◆ GIVEN RECORDS ◆
◇ ◇ ◇

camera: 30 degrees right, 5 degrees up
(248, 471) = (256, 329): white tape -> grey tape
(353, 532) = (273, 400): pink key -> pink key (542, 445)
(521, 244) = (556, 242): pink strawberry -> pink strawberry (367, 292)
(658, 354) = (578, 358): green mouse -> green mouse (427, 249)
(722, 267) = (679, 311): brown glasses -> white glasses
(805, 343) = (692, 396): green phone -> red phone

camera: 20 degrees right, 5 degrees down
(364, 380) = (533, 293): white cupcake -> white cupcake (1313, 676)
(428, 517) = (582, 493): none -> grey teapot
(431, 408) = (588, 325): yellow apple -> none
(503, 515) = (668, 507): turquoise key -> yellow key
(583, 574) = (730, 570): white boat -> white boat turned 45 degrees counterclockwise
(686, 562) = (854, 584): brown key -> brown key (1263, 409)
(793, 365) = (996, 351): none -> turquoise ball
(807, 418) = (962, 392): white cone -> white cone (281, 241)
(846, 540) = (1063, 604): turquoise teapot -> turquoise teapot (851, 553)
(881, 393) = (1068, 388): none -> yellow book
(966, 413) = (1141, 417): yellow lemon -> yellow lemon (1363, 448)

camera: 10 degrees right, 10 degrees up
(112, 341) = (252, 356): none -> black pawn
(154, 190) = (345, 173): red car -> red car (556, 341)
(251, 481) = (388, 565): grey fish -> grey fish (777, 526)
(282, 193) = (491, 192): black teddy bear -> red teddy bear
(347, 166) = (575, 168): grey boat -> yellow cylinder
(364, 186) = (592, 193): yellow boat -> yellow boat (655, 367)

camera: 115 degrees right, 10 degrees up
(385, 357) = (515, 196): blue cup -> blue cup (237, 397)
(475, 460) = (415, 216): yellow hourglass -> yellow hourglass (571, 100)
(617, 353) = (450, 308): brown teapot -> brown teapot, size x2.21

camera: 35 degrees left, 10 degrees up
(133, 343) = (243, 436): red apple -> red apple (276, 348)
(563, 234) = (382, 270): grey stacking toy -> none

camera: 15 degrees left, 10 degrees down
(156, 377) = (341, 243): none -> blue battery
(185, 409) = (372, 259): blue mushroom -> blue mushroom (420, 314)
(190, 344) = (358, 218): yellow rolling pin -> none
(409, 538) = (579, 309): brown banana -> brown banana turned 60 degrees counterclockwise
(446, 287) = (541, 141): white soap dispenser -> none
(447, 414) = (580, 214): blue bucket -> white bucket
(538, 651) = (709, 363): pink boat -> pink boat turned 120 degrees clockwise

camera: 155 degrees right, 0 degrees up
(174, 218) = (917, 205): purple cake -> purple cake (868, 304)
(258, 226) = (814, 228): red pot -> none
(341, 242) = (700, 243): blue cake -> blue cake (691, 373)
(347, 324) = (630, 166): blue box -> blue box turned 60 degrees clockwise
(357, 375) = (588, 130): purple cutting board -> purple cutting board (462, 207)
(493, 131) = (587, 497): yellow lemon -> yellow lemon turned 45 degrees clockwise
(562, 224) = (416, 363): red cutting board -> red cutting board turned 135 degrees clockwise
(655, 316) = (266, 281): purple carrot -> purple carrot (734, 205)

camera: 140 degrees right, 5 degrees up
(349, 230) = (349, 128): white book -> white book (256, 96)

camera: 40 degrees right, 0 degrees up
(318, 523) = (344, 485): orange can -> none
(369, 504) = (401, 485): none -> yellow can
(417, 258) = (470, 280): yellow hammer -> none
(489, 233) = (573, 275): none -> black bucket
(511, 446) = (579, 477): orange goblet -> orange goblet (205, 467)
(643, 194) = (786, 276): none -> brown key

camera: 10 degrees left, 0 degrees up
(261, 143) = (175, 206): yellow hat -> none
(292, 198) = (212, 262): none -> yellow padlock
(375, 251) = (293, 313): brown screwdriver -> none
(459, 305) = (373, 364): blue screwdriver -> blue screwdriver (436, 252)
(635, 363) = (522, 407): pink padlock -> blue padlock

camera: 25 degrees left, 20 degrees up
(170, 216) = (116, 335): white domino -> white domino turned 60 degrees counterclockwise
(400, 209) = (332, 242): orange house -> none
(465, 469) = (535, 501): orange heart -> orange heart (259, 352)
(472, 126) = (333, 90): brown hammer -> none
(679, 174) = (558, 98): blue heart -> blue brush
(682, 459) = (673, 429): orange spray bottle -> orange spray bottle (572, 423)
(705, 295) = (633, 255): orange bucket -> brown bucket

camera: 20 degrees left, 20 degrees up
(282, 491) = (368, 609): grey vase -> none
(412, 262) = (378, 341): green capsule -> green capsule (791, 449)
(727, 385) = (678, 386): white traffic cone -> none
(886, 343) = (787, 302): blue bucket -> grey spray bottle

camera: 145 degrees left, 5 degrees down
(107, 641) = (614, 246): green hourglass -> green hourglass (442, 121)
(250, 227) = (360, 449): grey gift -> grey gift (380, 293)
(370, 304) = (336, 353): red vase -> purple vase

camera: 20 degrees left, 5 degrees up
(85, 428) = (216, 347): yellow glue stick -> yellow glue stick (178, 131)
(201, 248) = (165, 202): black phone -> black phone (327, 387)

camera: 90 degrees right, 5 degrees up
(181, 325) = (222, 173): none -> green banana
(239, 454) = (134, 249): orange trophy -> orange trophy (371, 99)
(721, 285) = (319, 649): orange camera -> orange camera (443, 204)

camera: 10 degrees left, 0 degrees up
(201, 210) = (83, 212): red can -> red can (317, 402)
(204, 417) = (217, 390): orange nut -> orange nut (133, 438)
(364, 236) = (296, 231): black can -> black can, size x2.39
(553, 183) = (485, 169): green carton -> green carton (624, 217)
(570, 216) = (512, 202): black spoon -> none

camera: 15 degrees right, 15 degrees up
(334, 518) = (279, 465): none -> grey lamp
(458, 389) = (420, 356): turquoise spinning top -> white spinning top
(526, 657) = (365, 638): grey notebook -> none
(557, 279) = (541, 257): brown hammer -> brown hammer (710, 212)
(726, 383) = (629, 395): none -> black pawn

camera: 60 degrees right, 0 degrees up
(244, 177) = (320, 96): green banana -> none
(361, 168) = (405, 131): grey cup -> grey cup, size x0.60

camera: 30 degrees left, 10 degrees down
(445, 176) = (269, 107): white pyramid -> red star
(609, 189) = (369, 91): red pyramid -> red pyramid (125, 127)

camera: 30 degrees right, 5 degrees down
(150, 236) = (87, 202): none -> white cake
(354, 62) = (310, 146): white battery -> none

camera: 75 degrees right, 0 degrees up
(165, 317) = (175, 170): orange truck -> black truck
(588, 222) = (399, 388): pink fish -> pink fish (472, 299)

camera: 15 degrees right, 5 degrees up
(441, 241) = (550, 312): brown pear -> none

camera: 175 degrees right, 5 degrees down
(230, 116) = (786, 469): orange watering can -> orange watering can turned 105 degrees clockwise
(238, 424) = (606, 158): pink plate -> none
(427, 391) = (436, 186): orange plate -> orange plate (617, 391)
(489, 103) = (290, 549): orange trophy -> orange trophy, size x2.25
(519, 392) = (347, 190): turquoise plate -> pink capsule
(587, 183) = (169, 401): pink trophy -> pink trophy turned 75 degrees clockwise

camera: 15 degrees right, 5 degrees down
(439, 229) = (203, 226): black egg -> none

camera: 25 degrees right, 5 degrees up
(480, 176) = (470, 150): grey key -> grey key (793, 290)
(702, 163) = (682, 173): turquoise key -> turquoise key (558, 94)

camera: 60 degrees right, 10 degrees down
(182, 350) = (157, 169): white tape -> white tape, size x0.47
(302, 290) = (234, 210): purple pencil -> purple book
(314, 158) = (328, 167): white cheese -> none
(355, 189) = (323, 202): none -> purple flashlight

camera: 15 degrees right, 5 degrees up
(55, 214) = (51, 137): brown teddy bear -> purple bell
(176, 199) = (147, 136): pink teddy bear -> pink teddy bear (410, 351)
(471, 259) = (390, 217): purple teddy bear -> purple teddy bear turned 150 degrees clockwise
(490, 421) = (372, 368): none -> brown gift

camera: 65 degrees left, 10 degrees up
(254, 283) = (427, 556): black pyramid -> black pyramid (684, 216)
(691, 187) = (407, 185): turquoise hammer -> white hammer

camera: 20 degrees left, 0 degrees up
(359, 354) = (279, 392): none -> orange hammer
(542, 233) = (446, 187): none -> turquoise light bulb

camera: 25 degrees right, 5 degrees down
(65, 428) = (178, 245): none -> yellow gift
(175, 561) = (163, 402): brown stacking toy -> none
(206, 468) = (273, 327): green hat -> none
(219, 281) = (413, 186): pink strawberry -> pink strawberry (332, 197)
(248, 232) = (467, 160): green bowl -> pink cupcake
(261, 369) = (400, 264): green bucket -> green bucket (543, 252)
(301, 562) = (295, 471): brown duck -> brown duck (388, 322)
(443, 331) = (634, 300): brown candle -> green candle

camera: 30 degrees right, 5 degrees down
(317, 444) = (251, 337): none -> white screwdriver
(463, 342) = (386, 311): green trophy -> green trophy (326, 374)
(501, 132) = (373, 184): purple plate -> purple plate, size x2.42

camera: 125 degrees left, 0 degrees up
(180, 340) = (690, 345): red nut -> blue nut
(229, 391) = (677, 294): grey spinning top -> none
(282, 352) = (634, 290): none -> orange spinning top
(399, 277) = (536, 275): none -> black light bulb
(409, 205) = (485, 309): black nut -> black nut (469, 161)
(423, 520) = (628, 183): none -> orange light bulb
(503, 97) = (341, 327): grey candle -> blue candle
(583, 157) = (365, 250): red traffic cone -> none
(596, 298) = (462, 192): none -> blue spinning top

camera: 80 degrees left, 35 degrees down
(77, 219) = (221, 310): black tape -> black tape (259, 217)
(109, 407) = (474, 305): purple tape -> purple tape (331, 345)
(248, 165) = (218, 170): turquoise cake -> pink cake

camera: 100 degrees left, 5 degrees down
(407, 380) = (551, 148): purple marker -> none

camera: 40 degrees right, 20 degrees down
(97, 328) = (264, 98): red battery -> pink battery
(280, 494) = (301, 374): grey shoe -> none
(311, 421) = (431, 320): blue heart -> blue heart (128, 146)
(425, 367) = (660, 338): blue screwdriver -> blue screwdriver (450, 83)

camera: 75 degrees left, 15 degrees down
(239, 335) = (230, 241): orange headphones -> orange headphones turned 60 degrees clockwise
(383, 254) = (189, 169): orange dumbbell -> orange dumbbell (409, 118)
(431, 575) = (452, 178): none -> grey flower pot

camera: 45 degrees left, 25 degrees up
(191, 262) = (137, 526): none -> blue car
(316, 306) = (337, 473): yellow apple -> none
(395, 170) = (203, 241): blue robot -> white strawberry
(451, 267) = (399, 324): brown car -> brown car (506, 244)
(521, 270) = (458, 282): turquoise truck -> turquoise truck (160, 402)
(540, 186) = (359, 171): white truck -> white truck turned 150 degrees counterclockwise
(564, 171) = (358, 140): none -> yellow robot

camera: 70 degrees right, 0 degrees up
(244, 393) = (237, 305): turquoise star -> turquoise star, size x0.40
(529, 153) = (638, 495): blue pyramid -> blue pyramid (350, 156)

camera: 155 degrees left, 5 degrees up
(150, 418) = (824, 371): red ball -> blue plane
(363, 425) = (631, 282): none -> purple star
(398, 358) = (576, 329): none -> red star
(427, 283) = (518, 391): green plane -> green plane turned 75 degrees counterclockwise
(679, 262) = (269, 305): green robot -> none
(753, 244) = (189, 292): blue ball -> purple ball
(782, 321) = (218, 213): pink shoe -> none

◇ ◇ ◇

Only lines holding the word "strawberry" are wanted, so copy each of them from the records above.

(521, 244) = (556, 242): pink strawberry -> pink strawberry (367, 292)
(219, 281) = (413, 186): pink strawberry -> pink strawberry (332, 197)
(395, 170) = (203, 241): blue robot -> white strawberry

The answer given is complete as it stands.